▶ _Work to be completed_
Can you reproduce the records below with "top-left" switched to "upper-left" and everything else unchanged?

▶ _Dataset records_
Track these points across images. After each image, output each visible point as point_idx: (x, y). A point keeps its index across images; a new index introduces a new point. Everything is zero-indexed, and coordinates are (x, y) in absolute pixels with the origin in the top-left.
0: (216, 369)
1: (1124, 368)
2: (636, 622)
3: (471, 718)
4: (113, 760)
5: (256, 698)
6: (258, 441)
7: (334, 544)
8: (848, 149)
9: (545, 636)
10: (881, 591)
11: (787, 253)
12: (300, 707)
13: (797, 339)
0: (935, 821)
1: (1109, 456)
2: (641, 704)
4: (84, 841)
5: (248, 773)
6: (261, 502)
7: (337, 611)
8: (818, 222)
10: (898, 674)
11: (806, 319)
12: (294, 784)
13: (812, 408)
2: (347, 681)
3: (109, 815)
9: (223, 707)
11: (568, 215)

▶ _Answer below_
Track these points across images. After each image, output each visible point as point_idx: (x, y). A point keeps its index across images; a new index introduces a new point. Everything is zero-indexed, and coordinates are (x, y) in absolute pixels with the origin in the upper-left.
0: (216, 369)
1: (1124, 368)
2: (636, 622)
3: (471, 718)
4: (113, 760)
5: (256, 698)
6: (258, 441)
7: (334, 544)
8: (848, 149)
9: (545, 636)
10: (881, 591)
11: (787, 253)
12: (300, 707)
13: (797, 339)
0: (935, 821)
1: (1109, 456)
2: (641, 704)
4: (84, 841)
5: (248, 773)
6: (261, 502)
7: (337, 611)
8: (818, 222)
10: (898, 674)
11: (806, 319)
12: (294, 784)
13: (812, 408)
2: (347, 681)
3: (109, 815)
9: (223, 707)
11: (568, 215)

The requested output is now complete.